Starting at the line that contains "orange hat: 1 -> 2", copy every line through the end of the records below exactly as written, leaving out pictures.

Image change detection data:
════
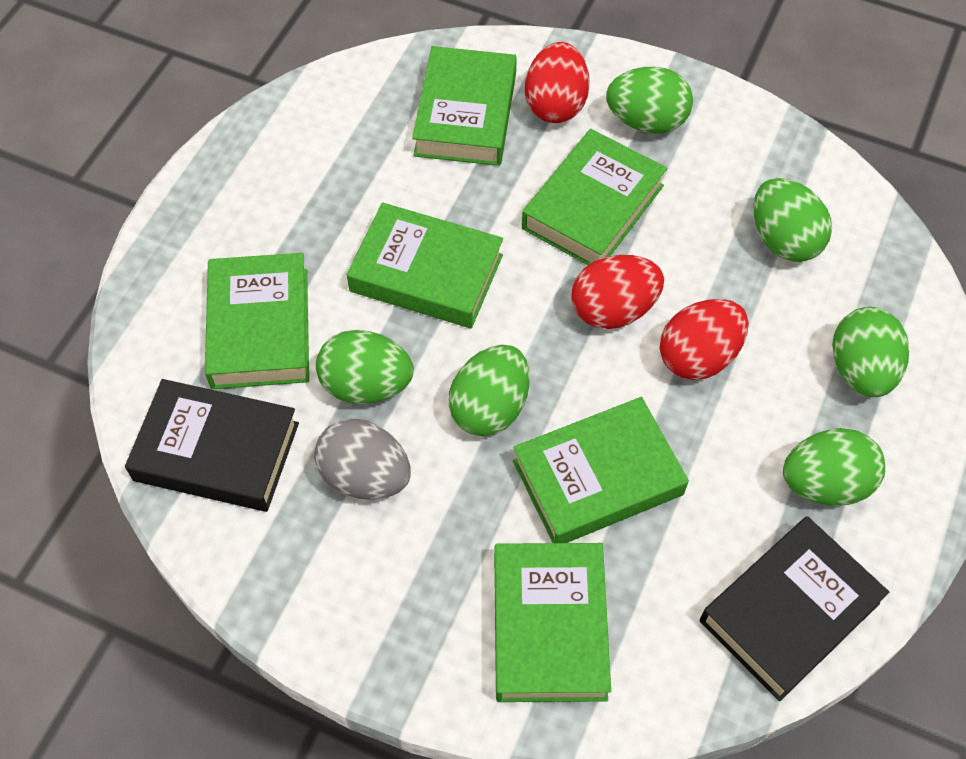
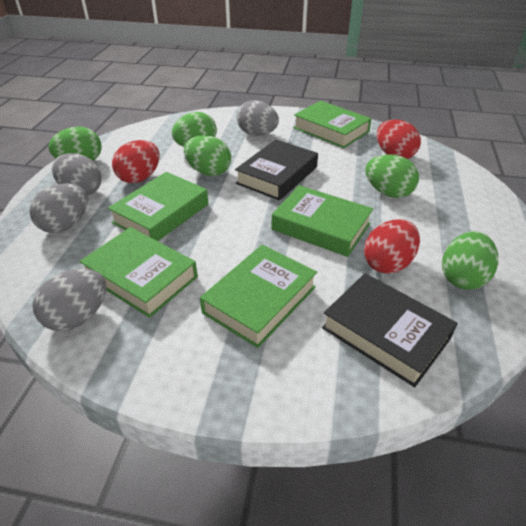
green book: 6 -> 5
green egg: 6 -> 5
grey egg: 1 -> 4

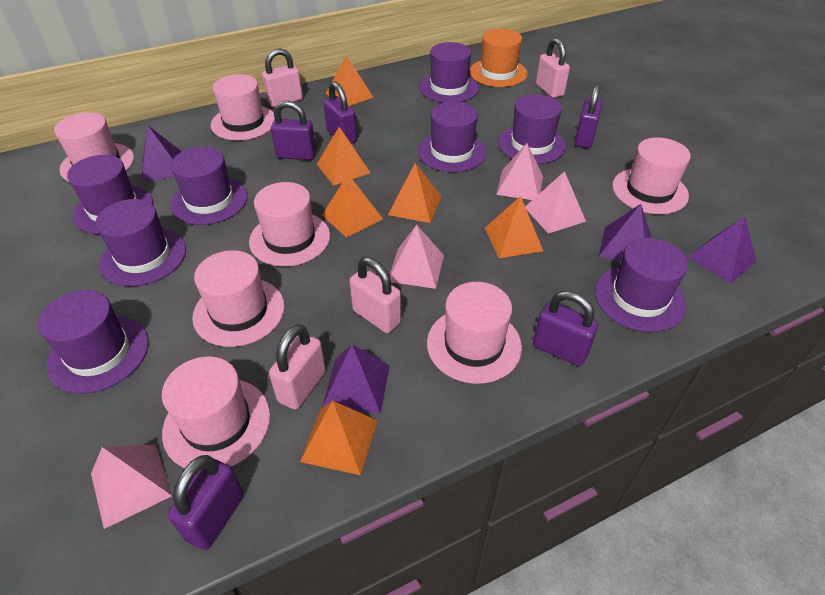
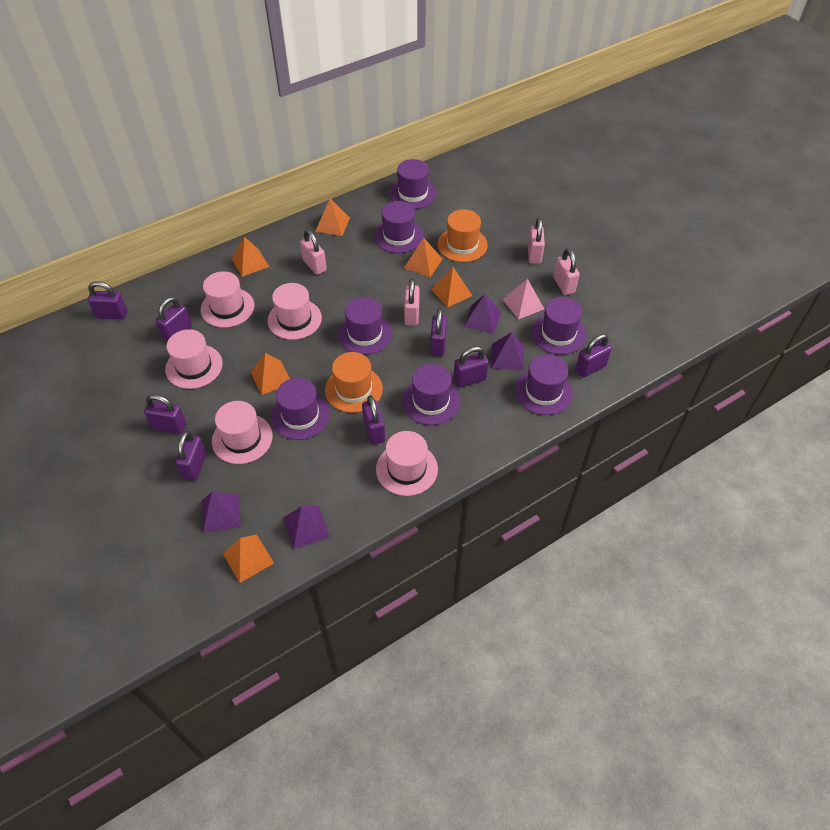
orange hat: 1 -> 2
pink hat: 7 -> 5
pink pyramid: 4 -> 1
purple hat: 8 -> 7
purple padlock: 5 -> 8

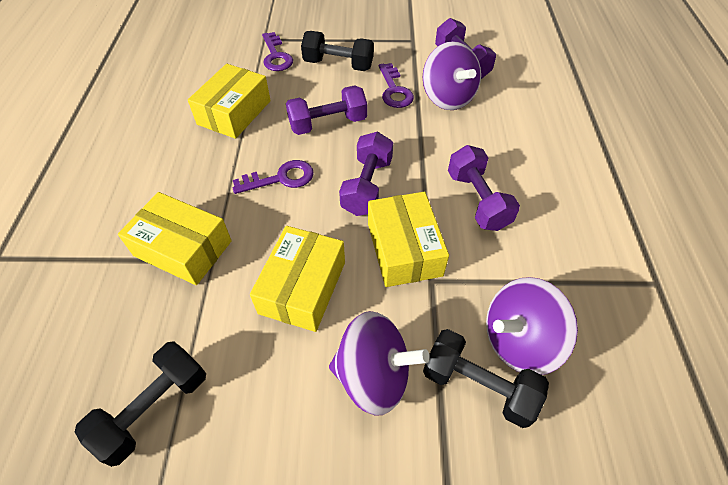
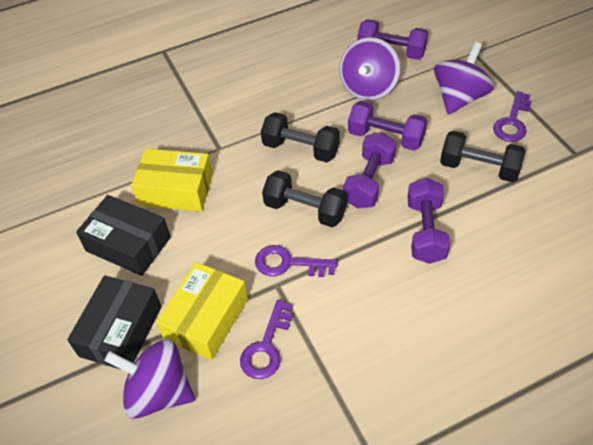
black box: 0 -> 2
yellow box: 4 -> 2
════
■ EXERCISE RESPONSE:
orange hat: 1 -> 2
pink hat: 7 -> 5
pink pyramid: 4 -> 1
purple hat: 8 -> 7
purple padlock: 5 -> 8

black box: 0 -> 2
yellow box: 4 -> 2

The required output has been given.